(Entries taken from a collection)
━━━━━━━━━━━━━━━━

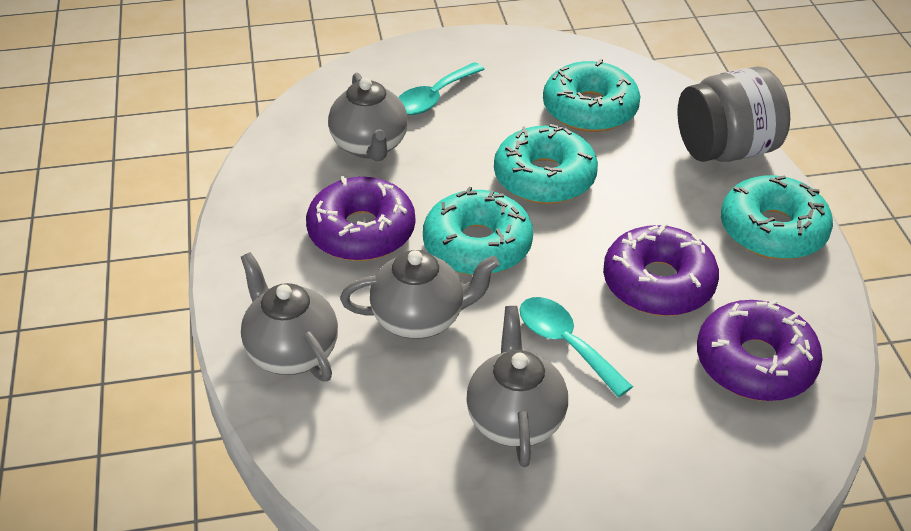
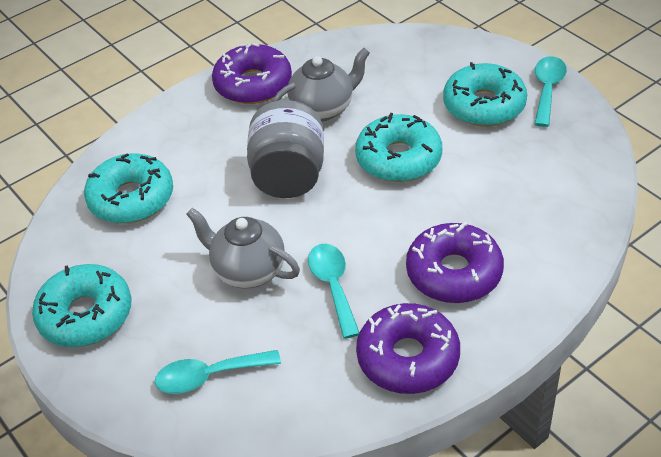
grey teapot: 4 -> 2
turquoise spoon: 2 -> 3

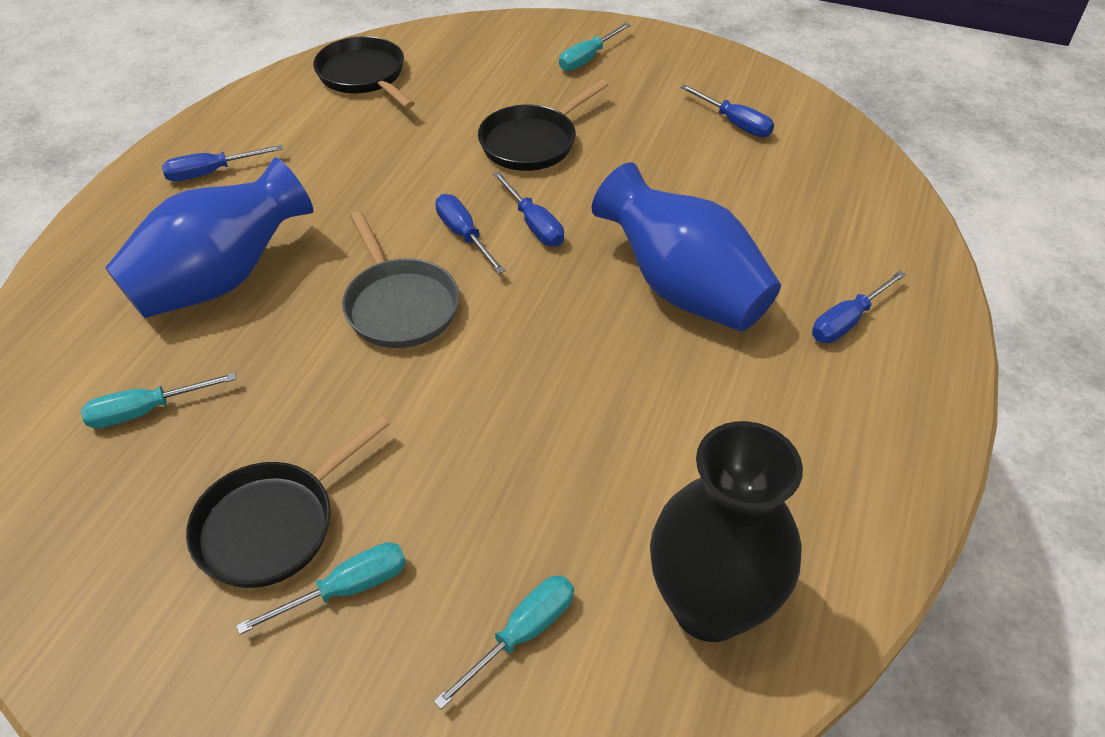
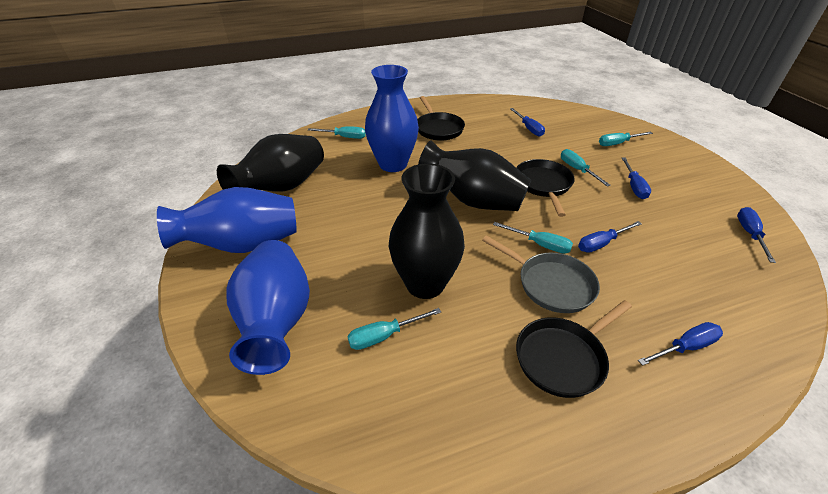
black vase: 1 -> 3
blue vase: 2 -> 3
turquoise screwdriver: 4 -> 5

━━━━━━━━━━━━━━━━

— Task —
Pull together all lines from the data that mention the word "turquoise".

— Task response —
turquoise spoon: 2 -> 3
turquoise screwdriver: 4 -> 5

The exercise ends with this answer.